Work request – Would you copy out exactly the lines of the listing below, beginning with the one that contains "purple trapezoid: (109, 113)" and ending with the last?

=== Section Start ===

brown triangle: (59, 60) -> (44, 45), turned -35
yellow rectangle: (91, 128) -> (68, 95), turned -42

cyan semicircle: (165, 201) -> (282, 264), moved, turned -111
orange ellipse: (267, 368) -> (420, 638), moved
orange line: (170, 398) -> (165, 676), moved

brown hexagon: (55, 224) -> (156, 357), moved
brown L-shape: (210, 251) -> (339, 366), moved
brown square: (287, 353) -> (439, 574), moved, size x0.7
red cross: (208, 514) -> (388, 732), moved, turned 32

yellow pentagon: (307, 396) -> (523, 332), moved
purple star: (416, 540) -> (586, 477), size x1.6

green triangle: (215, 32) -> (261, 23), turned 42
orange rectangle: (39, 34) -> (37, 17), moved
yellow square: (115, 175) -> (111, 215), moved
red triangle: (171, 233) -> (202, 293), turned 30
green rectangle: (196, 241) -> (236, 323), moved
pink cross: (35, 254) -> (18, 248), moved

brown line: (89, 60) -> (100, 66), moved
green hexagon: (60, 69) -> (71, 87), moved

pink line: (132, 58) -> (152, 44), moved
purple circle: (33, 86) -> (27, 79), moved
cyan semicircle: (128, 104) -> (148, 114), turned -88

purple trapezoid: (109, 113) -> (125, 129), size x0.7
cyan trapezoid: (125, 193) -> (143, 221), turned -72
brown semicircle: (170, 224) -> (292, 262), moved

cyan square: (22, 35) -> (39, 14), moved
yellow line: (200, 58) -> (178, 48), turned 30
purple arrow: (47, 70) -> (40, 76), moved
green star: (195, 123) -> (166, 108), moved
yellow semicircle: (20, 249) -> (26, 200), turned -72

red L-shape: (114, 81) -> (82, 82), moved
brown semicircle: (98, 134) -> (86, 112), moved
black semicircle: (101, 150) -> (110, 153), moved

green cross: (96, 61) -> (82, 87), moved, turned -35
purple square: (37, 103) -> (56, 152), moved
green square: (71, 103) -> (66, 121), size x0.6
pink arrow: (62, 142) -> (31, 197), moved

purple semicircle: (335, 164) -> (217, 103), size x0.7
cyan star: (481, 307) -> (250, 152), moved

=== Section End ===

Solution to this exercise –
purple trapezoid: (109, 113) -> (125, 129), size x0.7
cyan trapezoid: (125, 193) -> (143, 221), turned -72
brown semicircle: (170, 224) -> (292, 262), moved

cyan square: (22, 35) -> (39, 14), moved
yellow line: (200, 58) -> (178, 48), turned 30
purple arrow: (47, 70) -> (40, 76), moved
green star: (195, 123) -> (166, 108), moved
yellow semicircle: (20, 249) -> (26, 200), turned -72

red L-shape: (114, 81) -> (82, 82), moved
brown semicircle: (98, 134) -> (86, 112), moved
black semicircle: (101, 150) -> (110, 153), moved

green cross: (96, 61) -> (82, 87), moved, turned -35
purple square: (37, 103) -> (56, 152), moved
green square: (71, 103) -> (66, 121), size x0.6
pink arrow: (62, 142) -> (31, 197), moved

purple semicircle: (335, 164) -> (217, 103), size x0.7
cyan star: (481, 307) -> (250, 152), moved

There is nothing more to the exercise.